WHAT IS REQUIRED: Below are the records. Retype exactly the lines between the lines holding "U1 pin GND: GND -> VP" and "V2: AC 6V (GND, n4) -> AC 6V (GND, VRAW)", inclusive.

______________________________

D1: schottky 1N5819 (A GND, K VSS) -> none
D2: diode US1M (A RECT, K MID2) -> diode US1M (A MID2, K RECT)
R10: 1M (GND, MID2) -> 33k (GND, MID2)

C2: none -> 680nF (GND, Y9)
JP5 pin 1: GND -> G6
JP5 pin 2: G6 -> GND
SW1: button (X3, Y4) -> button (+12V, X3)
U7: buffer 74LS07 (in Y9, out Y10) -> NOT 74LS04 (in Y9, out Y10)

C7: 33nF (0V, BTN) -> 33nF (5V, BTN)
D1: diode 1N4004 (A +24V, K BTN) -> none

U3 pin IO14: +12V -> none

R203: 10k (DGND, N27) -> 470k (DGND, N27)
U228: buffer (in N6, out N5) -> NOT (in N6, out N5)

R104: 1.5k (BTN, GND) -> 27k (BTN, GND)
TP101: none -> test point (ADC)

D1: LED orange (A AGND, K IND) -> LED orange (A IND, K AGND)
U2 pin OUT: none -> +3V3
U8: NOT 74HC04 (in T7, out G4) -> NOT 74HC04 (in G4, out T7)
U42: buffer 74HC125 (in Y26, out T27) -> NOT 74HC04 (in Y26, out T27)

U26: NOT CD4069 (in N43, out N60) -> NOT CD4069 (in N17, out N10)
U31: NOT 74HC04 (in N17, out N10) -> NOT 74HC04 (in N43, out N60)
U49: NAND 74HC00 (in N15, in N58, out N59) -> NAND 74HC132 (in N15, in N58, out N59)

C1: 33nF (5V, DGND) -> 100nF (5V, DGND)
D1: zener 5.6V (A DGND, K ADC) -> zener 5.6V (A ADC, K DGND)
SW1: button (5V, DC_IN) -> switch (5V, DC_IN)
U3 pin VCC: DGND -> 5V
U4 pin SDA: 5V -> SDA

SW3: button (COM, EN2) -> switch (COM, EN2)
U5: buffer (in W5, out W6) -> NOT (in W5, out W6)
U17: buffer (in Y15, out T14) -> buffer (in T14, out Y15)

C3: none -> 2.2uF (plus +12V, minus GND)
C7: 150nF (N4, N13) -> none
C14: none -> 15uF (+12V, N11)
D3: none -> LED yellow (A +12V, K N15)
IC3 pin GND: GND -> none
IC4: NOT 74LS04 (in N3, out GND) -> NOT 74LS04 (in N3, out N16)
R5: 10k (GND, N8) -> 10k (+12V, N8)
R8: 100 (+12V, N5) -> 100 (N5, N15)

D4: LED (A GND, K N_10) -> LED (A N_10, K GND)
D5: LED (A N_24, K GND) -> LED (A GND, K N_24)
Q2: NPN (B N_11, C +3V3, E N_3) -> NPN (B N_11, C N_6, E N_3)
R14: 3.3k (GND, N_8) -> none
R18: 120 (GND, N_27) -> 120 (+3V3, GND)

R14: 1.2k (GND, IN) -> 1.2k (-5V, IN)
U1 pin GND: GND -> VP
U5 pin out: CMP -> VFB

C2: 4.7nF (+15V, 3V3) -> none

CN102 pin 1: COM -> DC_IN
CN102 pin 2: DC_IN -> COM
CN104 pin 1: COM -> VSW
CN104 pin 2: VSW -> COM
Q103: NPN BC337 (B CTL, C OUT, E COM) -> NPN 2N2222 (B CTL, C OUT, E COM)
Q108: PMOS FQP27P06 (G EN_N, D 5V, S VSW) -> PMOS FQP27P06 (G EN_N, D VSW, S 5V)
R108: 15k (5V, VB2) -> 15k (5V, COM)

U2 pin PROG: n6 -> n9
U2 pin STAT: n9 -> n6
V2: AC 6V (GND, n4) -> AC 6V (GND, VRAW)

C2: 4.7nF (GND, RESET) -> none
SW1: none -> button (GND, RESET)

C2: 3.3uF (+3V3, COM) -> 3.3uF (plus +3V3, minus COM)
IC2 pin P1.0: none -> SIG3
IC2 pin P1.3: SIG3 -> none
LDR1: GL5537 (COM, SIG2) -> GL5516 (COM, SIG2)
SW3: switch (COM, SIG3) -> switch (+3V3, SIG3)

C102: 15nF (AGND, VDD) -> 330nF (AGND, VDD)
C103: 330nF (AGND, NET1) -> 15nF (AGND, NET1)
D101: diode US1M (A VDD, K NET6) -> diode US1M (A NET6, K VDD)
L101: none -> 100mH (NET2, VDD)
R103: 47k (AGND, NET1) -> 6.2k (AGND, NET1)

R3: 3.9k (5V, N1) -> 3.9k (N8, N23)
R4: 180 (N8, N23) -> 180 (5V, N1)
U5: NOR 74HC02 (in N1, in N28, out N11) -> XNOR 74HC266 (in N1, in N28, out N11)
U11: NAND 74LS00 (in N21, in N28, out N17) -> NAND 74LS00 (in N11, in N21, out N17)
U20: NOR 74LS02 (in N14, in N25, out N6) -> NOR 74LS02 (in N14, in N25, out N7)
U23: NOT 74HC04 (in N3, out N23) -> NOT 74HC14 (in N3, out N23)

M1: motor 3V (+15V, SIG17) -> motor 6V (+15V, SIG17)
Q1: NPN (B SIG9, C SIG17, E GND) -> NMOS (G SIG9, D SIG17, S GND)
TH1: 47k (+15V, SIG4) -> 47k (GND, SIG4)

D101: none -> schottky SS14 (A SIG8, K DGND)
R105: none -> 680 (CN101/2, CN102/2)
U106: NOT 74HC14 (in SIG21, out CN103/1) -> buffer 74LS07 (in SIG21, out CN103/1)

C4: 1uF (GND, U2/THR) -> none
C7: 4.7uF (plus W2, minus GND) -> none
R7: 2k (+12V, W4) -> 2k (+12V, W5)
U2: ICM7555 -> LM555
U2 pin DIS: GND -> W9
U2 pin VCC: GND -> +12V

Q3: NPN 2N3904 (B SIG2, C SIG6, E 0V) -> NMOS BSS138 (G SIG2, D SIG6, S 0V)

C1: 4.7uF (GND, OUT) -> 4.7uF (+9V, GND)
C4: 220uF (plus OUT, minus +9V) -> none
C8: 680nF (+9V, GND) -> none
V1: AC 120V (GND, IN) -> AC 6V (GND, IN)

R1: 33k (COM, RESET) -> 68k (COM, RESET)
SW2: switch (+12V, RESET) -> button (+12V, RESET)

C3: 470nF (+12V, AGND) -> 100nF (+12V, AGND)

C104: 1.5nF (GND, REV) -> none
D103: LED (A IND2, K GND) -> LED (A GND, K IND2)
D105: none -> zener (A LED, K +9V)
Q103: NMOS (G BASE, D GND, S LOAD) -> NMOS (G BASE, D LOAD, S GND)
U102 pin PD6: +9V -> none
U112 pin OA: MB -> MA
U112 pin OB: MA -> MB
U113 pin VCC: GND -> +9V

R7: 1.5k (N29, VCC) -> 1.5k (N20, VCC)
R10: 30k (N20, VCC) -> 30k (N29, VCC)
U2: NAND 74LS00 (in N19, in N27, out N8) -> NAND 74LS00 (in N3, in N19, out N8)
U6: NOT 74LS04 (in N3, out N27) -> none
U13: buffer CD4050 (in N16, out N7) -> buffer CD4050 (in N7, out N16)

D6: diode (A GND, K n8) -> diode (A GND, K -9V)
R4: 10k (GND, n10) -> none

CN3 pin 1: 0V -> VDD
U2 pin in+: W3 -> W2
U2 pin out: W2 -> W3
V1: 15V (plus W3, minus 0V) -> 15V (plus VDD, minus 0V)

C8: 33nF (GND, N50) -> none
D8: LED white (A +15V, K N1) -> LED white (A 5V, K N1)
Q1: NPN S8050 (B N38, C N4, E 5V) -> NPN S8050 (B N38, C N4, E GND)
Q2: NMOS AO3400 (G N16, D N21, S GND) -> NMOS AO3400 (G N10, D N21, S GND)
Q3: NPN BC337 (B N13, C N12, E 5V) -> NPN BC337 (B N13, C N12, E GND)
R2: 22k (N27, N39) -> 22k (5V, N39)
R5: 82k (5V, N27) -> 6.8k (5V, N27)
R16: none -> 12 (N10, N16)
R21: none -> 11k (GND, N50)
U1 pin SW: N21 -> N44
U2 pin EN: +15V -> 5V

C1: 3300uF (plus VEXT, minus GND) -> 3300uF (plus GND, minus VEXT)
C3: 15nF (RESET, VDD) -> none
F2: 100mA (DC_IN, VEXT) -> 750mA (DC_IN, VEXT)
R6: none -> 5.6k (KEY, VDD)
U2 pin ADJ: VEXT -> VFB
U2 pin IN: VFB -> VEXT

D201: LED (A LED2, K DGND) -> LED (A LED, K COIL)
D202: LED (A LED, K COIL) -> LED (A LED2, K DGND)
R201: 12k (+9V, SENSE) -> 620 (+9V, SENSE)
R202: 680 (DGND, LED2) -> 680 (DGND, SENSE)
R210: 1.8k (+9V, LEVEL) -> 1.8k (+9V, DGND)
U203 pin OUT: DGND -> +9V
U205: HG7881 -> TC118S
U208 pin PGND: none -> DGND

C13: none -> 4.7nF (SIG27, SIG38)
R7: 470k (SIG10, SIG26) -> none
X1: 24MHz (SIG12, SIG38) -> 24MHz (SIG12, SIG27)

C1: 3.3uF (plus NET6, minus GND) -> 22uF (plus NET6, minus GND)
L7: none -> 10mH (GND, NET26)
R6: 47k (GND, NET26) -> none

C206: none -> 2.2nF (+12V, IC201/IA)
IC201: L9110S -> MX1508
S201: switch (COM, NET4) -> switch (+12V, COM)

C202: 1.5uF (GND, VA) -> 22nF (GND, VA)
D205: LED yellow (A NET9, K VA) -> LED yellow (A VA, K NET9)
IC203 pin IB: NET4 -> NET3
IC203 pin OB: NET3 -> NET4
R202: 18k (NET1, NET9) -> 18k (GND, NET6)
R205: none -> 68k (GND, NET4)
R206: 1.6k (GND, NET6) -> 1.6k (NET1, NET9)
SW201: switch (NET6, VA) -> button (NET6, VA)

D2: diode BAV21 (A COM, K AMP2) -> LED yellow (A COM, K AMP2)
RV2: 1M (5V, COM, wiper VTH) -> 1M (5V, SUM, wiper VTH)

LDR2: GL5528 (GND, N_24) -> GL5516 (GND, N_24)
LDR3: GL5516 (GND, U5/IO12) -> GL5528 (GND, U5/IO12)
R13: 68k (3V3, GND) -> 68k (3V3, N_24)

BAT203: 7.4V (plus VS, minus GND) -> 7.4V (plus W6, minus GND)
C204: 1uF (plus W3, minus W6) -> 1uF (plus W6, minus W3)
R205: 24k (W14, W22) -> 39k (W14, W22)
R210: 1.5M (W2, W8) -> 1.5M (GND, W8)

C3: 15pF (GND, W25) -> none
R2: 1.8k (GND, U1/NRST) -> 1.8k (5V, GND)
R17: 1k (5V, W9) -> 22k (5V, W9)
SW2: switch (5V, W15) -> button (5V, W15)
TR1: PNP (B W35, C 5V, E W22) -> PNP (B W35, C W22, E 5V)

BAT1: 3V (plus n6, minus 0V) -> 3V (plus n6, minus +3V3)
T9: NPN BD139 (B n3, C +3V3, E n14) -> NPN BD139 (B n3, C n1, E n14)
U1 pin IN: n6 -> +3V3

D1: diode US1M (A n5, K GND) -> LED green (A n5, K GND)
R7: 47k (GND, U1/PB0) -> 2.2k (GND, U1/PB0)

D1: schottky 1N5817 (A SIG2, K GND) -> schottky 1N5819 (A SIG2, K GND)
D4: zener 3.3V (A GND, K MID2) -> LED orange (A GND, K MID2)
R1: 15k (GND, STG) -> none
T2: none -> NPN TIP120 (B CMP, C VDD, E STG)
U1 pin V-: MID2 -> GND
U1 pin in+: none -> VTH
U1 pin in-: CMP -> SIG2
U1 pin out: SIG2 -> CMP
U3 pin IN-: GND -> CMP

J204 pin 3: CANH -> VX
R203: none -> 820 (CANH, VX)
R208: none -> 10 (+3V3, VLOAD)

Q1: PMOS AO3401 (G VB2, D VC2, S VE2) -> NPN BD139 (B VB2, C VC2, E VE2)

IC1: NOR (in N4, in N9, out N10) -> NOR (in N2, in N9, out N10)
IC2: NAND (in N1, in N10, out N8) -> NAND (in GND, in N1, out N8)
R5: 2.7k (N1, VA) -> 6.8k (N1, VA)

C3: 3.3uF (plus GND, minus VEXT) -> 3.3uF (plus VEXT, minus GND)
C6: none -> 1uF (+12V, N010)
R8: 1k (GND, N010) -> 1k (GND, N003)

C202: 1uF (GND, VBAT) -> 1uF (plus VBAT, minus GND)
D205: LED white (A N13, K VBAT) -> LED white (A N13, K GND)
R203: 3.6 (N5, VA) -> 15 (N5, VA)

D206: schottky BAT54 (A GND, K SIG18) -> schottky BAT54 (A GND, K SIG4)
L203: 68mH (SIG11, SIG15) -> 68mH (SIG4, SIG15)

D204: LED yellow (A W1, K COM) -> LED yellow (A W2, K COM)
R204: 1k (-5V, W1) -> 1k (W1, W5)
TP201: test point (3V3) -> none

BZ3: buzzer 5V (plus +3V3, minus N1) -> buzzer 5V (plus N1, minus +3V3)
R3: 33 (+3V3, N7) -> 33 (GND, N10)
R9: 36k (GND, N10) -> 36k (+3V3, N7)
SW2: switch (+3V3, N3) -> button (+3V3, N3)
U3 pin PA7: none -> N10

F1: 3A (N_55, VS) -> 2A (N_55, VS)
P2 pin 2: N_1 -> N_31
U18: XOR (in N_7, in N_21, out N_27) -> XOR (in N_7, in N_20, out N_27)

______________________________

ANSWER FOR THE TASK:
U1 pin GND: GND -> VP
U5 pin out: CMP -> VFB

C2: 4.7nF (+15V, 3V3) -> none

CN102 pin 1: COM -> DC_IN
CN102 pin 2: DC_IN -> COM
CN104 pin 1: COM -> VSW
CN104 pin 2: VSW -> COM
Q103: NPN BC337 (B CTL, C OUT, E COM) -> NPN 2N2222 (B CTL, C OUT, E COM)
Q108: PMOS FQP27P06 (G EN_N, D 5V, S VSW) -> PMOS FQP27P06 (G EN_N, D VSW, S 5V)
R108: 15k (5V, VB2) -> 15k (5V, COM)

U2 pin PROG: n6 -> n9
U2 pin STAT: n9 -> n6
V2: AC 6V (GND, n4) -> AC 6V (GND, VRAW)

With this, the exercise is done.